§ Aim
Please format every line in the rows below as a JSON list of strings, with one string per line and no blank lines. Leave the pictures out of your answer.

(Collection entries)

►

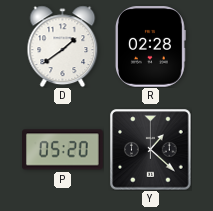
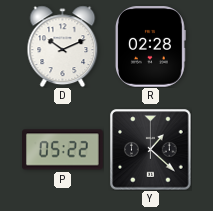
D: 1:39 -> 10:11
P: 05:20 -> 05:22
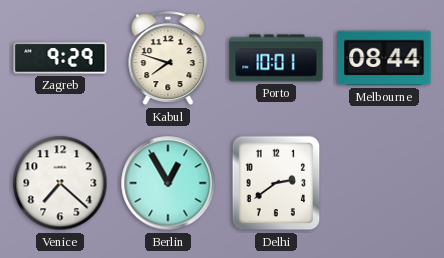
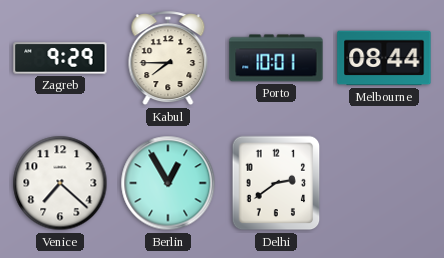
Kabul: 7:48 -> 7:45
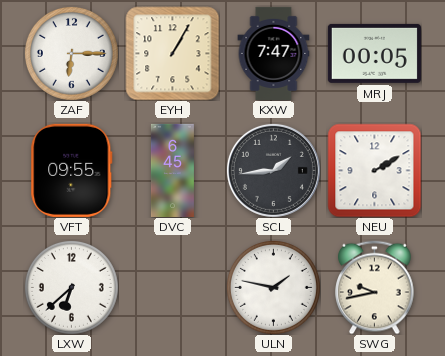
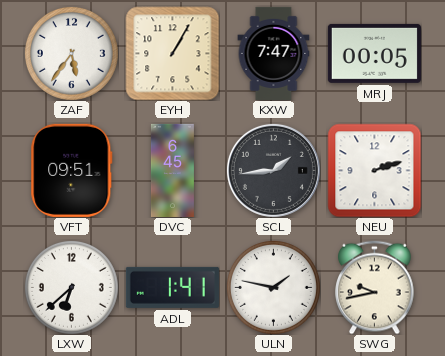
ZAF: 6:15 -> 5:36
VFT: 09:55 -> 09:51
NEU: 2:10 -> 2:12
ADL: none -> 1:41
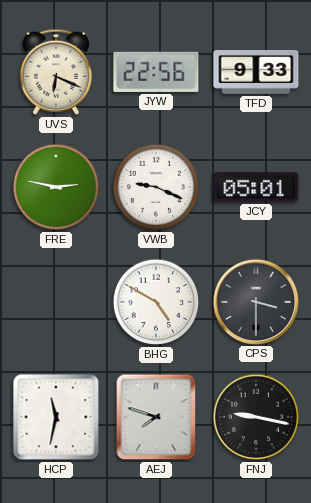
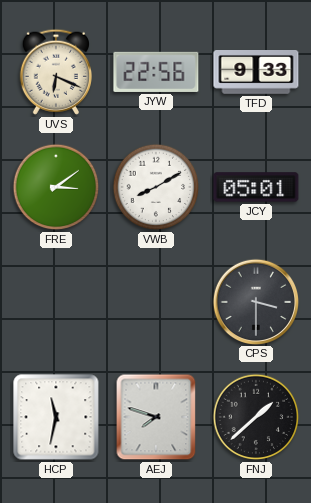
FRE: 2:47 -> 3:09
VWB: 9:19 -> 8:10
BHG: 4:50 -> none
FNJ: 9:17 -> 1:38
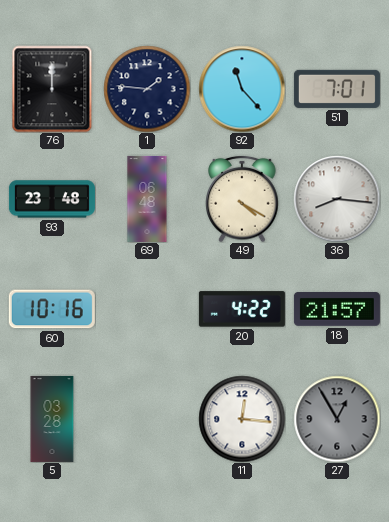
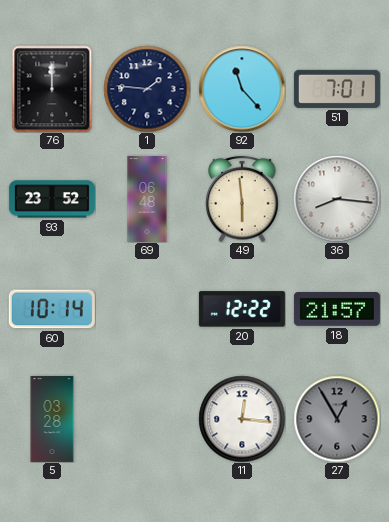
93: 23:48 -> 23:52
49: 4:20 -> 5:59
60: 10:16 -> 10:14
20: 4:22 -> 12:22
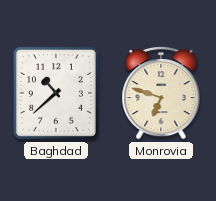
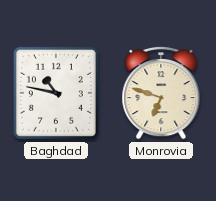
Baghdad: 10:38 -> 10:47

◄

§ Written solution
[
  "D: 1:39 -> 10:11",
  "P: 05:20 -> 05:22",
  "Kabul: 7:48 -> 7:45",
  "ZAF: 6:15 -> 5:36",
  "VFT: 09:55 -> 09:51",
  "NEU: 2:10 -> 2:12",
  "ADL: none -> 1:41",
  "FRE: 2:47 -> 3:09",
  "VWB: 9:19 -> 8:10",
  "BHG: 4:50 -> none",
  "FNJ: 9:17 -> 1:38",
  "93: 23:48 -> 23:52",
  "49: 4:20 -> 5:59",
  "60: 10:16 -> 10:14",
  "20: 4:22 -> 12:22",
  "Baghdad: 10:38 -> 10:47"
]